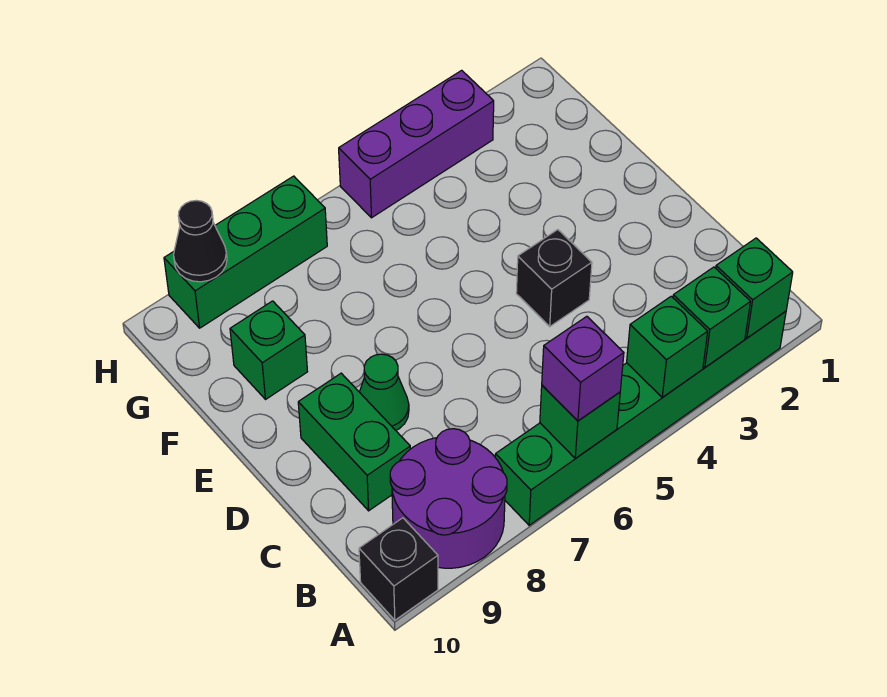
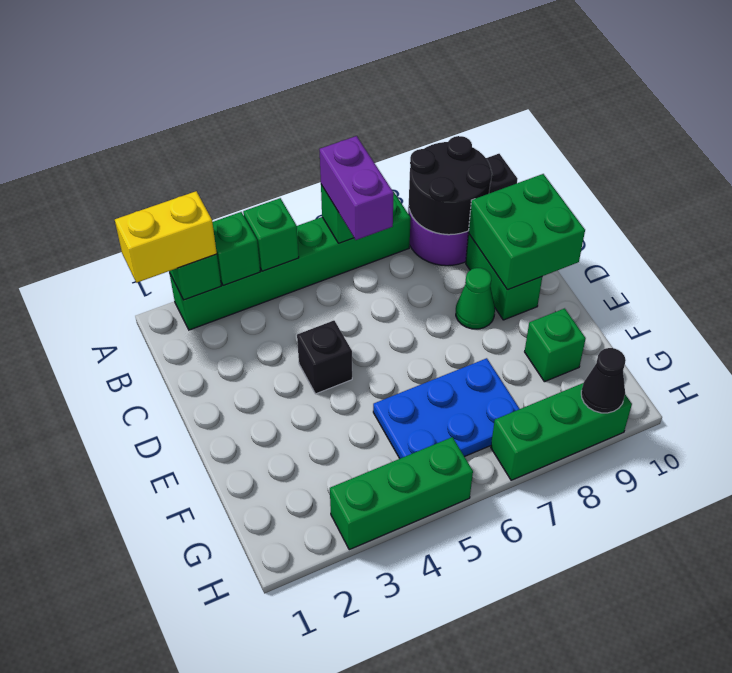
none -> yellow brick A1:A2 level 3
purple brick A6 level 3 -> purple brick A6:B6 level 3
none -> black round brick A8:B9 level 2
none -> green brick C9:D10 level 2
none -> blue plate F5:G7 level 1
purple brick H3:H5 level 1 -> green brick H3:H5 level 1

▶ **ACTIVITY**
Every line in the data above that contains the word "brick" counts; report how many there are and nothing more.

▶ **EXPECTED OUTPUT**
5